> **Your objective**
Can you pull out each line of the data below that includes the word "plus"?

BEGIN Exercise input

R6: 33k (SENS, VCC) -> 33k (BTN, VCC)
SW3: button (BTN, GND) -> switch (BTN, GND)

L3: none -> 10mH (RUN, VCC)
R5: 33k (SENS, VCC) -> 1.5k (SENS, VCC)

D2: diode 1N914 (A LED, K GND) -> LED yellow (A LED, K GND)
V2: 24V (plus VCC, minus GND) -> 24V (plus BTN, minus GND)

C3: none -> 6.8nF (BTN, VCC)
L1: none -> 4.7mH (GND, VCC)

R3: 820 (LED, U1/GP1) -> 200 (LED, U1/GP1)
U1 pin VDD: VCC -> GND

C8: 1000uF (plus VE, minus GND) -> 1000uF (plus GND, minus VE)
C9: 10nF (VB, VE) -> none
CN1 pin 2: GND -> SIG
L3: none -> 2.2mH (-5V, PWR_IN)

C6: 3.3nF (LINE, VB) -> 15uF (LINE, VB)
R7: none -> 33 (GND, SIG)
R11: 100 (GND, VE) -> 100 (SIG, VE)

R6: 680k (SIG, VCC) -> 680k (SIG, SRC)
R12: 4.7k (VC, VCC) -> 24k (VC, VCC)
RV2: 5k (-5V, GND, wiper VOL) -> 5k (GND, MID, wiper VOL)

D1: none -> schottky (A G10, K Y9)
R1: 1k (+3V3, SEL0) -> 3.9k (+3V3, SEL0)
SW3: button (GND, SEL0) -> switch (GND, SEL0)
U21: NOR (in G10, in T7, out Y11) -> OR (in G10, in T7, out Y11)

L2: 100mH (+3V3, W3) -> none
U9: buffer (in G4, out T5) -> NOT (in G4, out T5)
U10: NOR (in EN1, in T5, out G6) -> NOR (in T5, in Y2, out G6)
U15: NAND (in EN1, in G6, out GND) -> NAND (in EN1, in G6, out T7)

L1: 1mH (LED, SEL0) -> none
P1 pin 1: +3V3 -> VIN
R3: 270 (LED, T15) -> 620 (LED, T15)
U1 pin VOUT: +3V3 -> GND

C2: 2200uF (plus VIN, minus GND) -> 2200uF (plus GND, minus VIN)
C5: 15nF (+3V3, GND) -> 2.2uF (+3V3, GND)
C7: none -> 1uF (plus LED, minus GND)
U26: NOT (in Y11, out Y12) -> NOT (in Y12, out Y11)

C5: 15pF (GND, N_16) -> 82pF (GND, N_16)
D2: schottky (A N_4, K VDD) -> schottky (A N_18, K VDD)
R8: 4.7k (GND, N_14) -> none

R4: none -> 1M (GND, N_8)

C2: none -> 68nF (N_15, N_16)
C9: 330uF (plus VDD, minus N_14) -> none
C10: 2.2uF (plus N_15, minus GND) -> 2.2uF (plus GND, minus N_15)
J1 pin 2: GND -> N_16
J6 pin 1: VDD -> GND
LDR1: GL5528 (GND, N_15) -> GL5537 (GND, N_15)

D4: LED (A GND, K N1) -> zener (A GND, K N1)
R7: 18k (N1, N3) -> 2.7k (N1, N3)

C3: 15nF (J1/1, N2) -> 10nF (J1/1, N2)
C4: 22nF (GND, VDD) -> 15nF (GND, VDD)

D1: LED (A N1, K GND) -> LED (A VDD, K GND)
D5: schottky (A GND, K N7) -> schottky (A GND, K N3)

END Exercise input

> **Solution**
V2: 24V (plus VCC, minus GND) -> 24V (plus BTN, minus GND)
C8: 1000uF (plus VE, minus GND) -> 1000uF (plus GND, minus VE)
C2: 2200uF (plus VIN, minus GND) -> 2200uF (plus GND, minus VIN)
C7: none -> 1uF (plus LED, minus GND)
C9: 330uF (plus VDD, minus N_14) -> none
C10: 2.2uF (plus N_15, minus GND) -> 2.2uF (plus GND, minus N_15)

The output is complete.